Start of DATA EXCERPTS

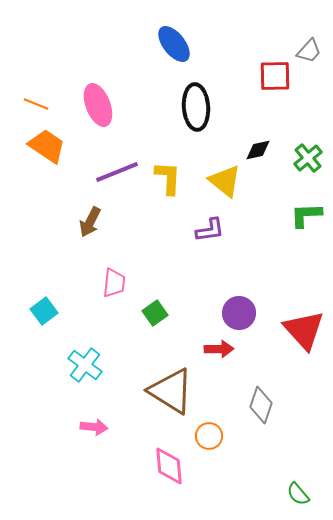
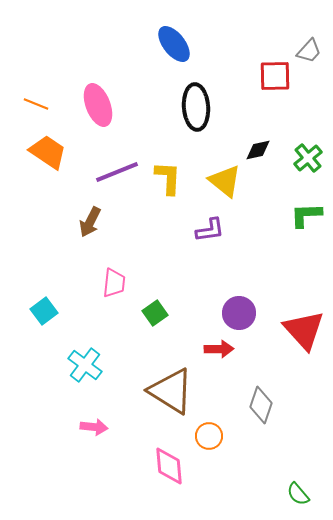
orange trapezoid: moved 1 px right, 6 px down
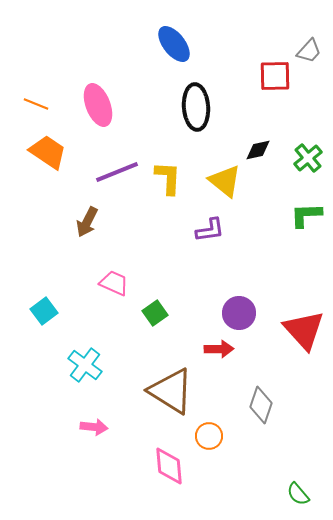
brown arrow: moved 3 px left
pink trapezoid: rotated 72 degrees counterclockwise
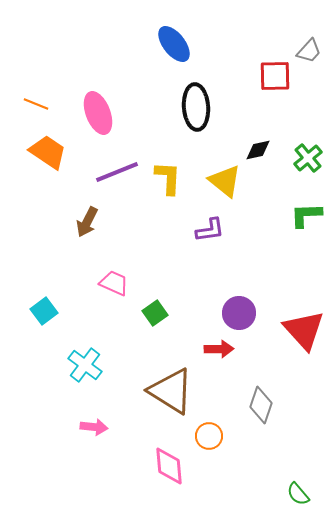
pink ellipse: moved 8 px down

End of DATA EXCERPTS
Start of DATA EXCERPTS

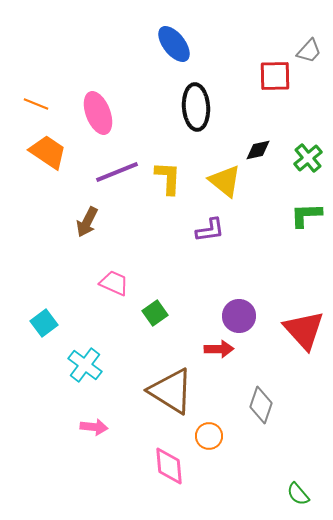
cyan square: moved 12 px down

End of DATA EXCERPTS

- **EXERCISE DESCRIPTION**:
Quote the data from the line with "orange trapezoid: moved 1 px right, 6 px down" up to and including the line with "pink trapezoid: rotated", leaving out any pictures in that span.

- **ANSWER BELOW**:
orange trapezoid: moved 1 px right, 6 px down
brown arrow: moved 3 px left
pink trapezoid: rotated 72 degrees counterclockwise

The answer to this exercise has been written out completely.